[TASK INPUTS]:
------

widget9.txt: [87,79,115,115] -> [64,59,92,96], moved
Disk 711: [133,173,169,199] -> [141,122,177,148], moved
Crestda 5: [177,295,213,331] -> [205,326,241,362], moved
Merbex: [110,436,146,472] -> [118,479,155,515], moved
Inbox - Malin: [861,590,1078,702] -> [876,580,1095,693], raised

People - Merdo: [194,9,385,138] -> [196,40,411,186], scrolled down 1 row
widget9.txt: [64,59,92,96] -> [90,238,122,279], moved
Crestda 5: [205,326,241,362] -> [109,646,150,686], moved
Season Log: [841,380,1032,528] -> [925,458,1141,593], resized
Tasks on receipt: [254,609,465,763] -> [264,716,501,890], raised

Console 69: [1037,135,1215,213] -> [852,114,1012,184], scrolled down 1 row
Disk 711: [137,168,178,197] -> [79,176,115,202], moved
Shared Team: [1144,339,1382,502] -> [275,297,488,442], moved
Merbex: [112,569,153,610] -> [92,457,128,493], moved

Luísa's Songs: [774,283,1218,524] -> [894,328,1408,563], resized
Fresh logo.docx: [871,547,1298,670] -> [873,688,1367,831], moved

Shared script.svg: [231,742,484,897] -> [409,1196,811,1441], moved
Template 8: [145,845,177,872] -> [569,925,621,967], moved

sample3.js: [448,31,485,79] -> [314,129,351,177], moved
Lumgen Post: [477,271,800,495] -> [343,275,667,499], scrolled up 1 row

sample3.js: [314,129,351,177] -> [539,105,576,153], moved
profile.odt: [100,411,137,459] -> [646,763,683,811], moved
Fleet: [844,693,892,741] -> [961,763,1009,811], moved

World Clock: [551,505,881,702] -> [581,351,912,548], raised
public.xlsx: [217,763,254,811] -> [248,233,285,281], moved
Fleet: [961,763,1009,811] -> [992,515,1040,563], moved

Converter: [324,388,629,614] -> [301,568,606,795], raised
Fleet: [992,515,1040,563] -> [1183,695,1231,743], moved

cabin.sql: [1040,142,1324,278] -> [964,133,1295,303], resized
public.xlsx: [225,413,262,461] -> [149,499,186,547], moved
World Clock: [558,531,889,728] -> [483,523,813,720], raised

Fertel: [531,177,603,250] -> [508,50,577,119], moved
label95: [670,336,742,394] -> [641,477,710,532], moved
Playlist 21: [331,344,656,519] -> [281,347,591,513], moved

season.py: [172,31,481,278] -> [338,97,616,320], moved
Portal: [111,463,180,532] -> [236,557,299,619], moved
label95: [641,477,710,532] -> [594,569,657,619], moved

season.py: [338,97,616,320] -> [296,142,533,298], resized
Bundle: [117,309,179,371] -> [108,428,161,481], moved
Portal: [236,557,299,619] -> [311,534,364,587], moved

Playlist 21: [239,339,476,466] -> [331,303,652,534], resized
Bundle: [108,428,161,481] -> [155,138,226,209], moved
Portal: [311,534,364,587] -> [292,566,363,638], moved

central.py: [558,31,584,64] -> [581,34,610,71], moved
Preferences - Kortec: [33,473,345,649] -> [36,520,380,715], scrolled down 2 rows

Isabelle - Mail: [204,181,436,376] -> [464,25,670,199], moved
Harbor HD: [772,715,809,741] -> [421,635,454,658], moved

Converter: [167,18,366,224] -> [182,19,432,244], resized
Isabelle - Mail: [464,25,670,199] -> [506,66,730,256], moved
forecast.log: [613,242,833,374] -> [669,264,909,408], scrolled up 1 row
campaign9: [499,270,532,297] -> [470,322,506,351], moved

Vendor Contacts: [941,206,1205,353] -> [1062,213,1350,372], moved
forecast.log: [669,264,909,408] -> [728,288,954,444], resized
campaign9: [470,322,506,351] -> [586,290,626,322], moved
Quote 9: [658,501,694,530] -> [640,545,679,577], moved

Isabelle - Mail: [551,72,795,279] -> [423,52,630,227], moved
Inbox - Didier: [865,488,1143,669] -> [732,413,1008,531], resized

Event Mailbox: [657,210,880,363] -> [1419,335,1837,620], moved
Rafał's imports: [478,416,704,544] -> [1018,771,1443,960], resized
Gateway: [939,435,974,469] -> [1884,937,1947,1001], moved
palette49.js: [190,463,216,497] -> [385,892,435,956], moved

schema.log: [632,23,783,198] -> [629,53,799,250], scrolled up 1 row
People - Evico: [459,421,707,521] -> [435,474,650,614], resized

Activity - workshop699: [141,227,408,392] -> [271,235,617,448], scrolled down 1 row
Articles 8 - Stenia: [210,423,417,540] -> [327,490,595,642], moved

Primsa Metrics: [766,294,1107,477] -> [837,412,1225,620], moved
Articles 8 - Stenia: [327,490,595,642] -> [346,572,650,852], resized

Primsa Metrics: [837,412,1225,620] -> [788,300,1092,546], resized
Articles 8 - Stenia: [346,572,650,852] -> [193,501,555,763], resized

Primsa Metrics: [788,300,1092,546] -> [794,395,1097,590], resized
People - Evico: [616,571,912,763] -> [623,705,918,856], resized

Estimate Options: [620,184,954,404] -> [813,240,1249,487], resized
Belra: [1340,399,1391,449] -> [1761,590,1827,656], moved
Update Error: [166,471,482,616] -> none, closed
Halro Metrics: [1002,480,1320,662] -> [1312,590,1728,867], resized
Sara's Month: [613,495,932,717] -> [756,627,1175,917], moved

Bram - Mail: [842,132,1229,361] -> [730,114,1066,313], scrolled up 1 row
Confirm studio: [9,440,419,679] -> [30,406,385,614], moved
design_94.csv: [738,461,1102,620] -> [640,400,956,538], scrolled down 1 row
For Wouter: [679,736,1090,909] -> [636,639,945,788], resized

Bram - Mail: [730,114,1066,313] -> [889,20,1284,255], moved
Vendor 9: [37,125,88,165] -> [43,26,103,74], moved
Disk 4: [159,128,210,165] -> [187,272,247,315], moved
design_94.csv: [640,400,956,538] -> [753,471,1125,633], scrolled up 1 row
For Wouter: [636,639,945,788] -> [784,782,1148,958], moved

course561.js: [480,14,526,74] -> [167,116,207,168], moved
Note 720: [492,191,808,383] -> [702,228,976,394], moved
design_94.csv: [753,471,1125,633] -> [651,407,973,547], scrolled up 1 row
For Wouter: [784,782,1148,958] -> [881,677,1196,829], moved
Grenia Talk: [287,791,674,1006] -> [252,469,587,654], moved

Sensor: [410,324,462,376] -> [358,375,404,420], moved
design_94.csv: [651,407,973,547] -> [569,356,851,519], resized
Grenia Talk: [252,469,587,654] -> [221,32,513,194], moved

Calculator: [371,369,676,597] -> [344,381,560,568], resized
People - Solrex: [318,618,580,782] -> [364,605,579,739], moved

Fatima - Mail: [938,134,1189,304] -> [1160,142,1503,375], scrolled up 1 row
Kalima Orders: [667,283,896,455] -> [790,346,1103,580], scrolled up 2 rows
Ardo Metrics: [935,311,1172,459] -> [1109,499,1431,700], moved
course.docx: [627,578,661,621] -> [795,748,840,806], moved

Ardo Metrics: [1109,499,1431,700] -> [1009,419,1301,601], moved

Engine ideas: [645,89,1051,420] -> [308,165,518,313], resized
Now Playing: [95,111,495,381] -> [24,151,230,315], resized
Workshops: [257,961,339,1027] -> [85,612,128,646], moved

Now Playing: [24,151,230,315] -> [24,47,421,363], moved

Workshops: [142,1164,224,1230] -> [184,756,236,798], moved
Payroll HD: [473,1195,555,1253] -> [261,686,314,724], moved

------

[TASK TO CARRY OUT]: I'd like the lines above from the one with "Disk 4: [159,128,210,165]" up to and including the one with "design_94.csv: [651,407,973,547] ->" copied exactly, with no other lines.

[FINAL ANSWER]:
Disk 4: [159,128,210,165] -> [187,272,247,315], moved
design_94.csv: [640,400,956,538] -> [753,471,1125,633], scrolled up 1 row
For Wouter: [636,639,945,788] -> [784,782,1148,958], moved

course561.js: [480,14,526,74] -> [167,116,207,168], moved
Note 720: [492,191,808,383] -> [702,228,976,394], moved
design_94.csv: [753,471,1125,633] -> [651,407,973,547], scrolled up 1 row
For Wouter: [784,782,1148,958] -> [881,677,1196,829], moved
Grenia Talk: [287,791,674,1006] -> [252,469,587,654], moved

Sensor: [410,324,462,376] -> [358,375,404,420], moved
design_94.csv: [651,407,973,547] -> [569,356,851,519], resized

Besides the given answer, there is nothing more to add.